### WORK ITEM
From the records below, print exactly the lines starting at the one containing "camera: 20 degrees right, 0 degrees up" and ending at the one containing "(453, 342) = (424, 496): orange", ends included, and nothing else.
TASK MATERIAL Start Marker
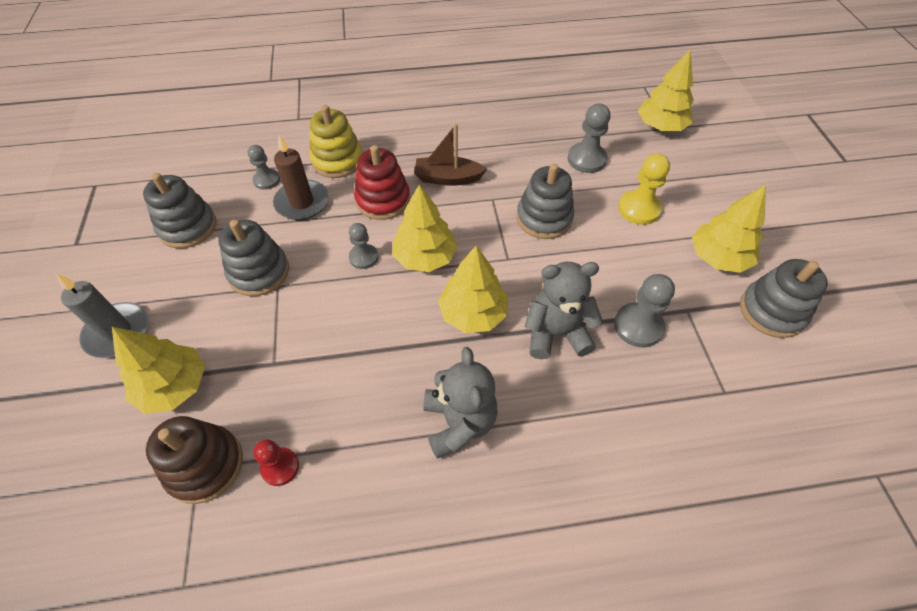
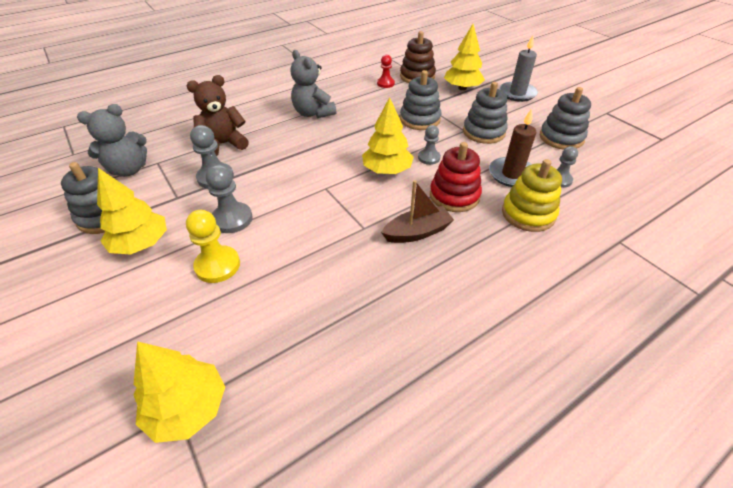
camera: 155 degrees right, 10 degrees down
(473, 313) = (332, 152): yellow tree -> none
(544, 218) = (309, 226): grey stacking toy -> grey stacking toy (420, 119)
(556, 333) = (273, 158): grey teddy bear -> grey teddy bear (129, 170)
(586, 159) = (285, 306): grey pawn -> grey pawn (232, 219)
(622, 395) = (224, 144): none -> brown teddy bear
TASK MATERIAL End Marker
TASK MATERIAL Start Marker
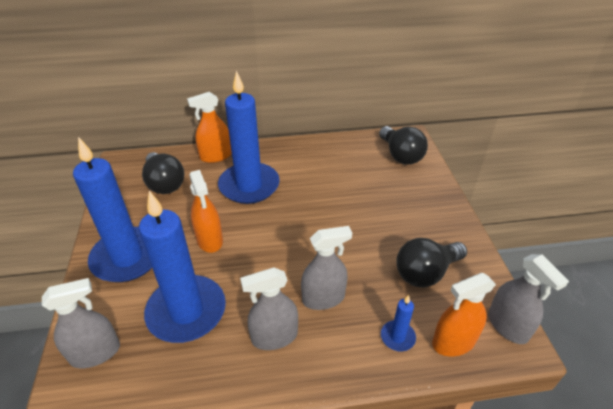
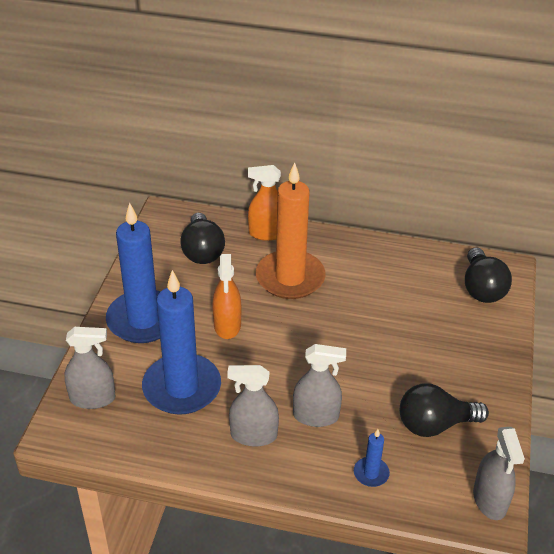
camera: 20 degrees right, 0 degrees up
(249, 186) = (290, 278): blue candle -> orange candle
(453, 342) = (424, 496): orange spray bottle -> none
TASK MATERIAL End Marker
### SOLUTION FOR THIS PROBLEM
camera: 20 degrees right, 0 degrees up
(249, 186) = (290, 278): blue candle -> orange candle
(453, 342) = (424, 496): orange spray bottle -> none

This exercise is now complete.